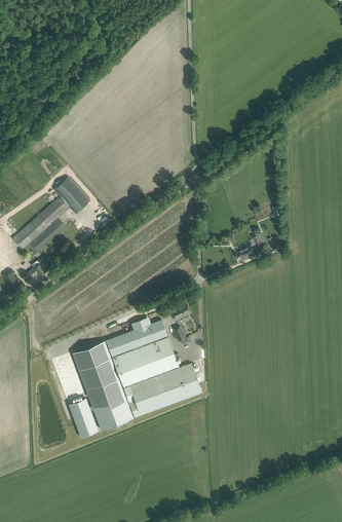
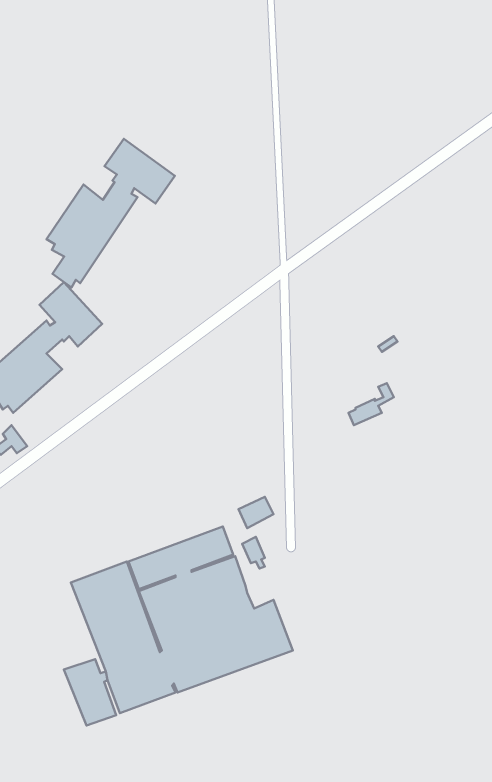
building: none -> [46,139,175,287]

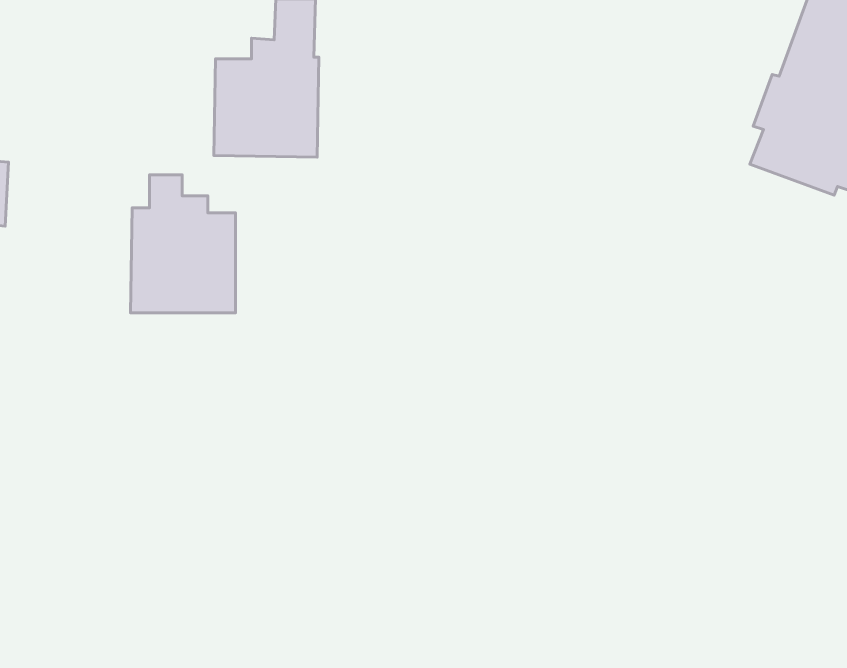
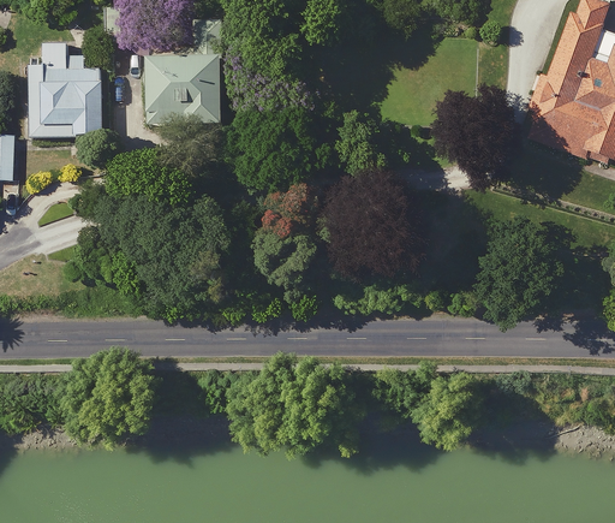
building: [130,175,236,313] -> [29,40,102,136]

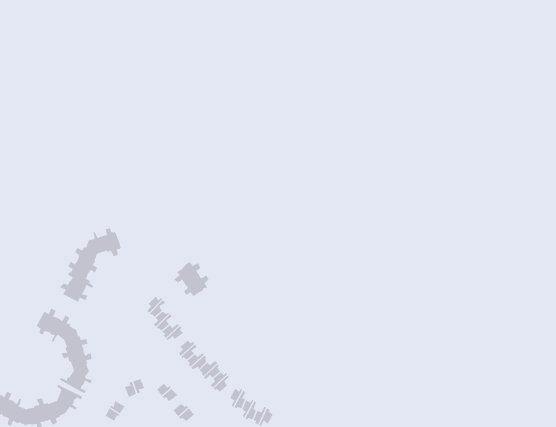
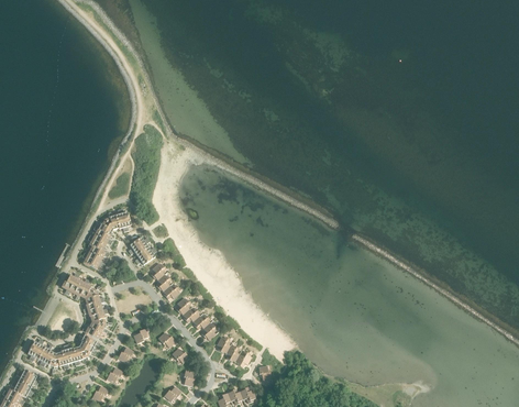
building: [174,261,210,297] -> [128,236,156,265]

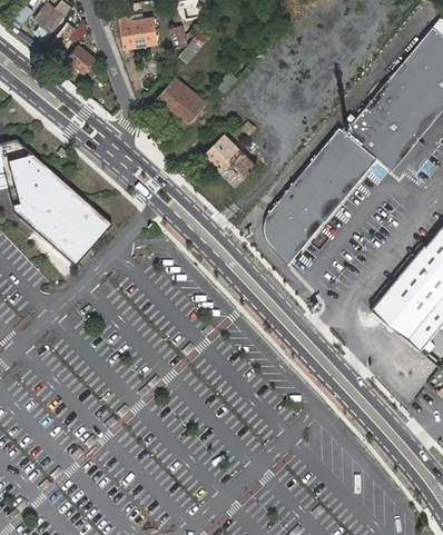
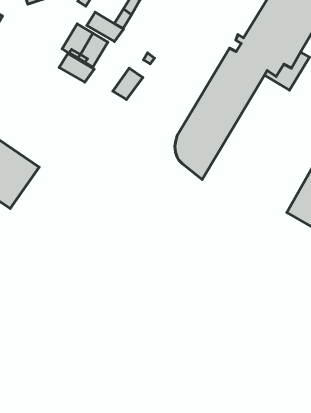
building: none -> [87,12,123,41]
building: none -> [59,54,94,82]
building: [217,146,257,186] -> none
■ ■ ■ ■ ■ ■ ■
Among the lines above, find each one containing the string "none" and copy it.

building: none -> [46,139,175,287]
building: none -> [87,12,123,41]
building: none -> [59,54,94,82]
building: [217,146,257,186] -> none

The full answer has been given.